[Problem to work on] List each line of the records below that contains the string "none", copying every such line in full. Letter case is significant.

---------------

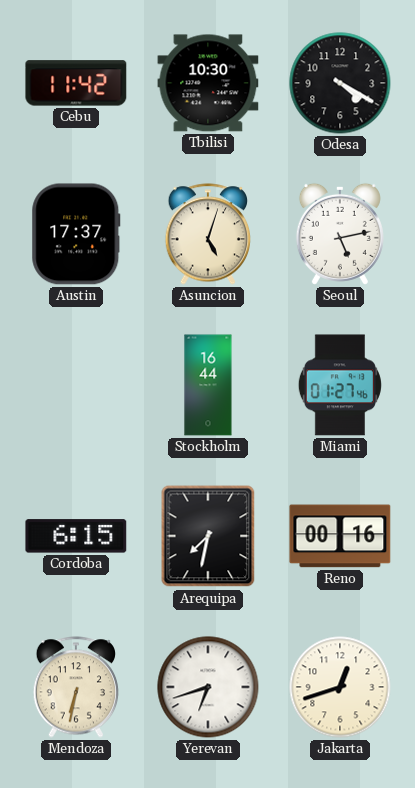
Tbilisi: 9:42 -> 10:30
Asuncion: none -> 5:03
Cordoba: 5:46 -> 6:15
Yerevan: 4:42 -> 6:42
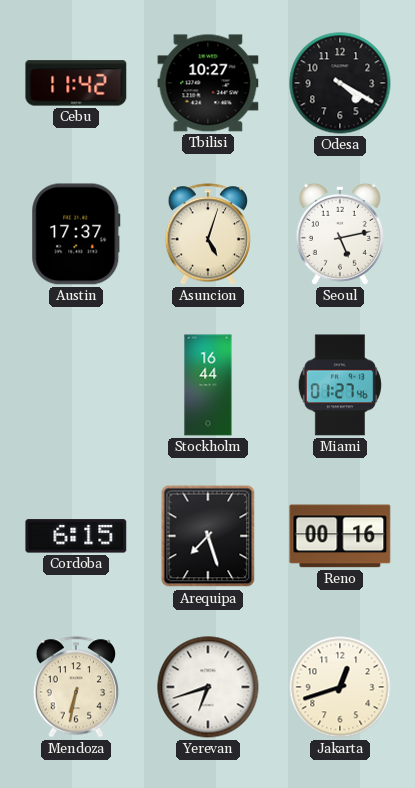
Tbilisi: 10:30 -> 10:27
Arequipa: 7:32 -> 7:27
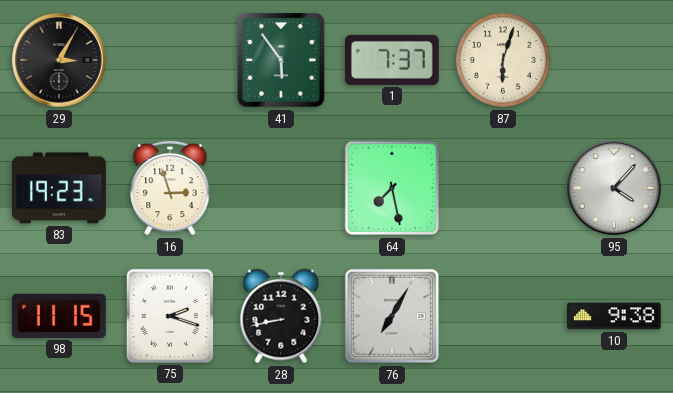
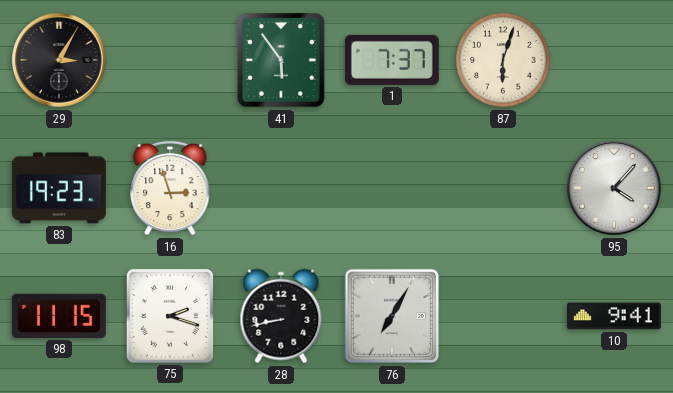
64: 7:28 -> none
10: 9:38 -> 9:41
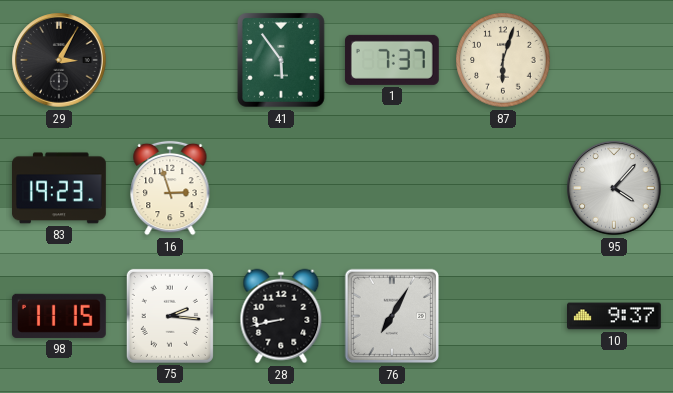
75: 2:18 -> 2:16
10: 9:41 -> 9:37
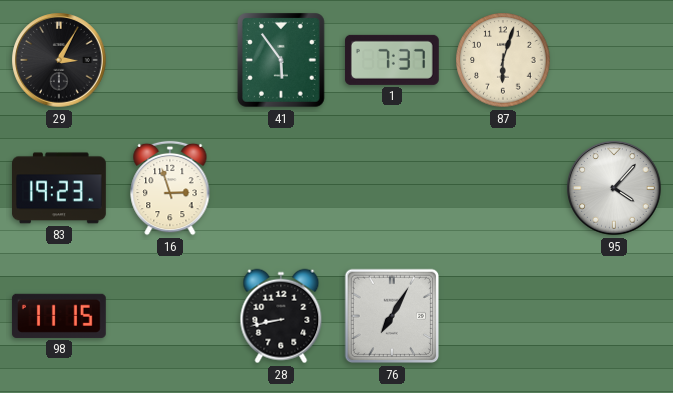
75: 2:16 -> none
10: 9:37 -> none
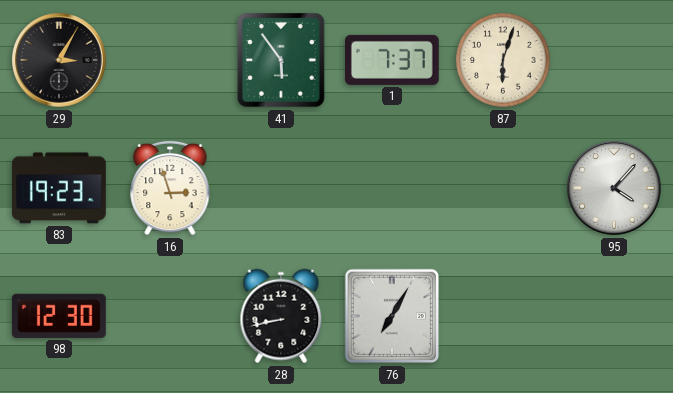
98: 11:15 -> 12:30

---------------

[Written answer]
Asuncion: none -> 5:03
64: 7:28 -> none
75: 2:16 -> none
10: 9:37 -> none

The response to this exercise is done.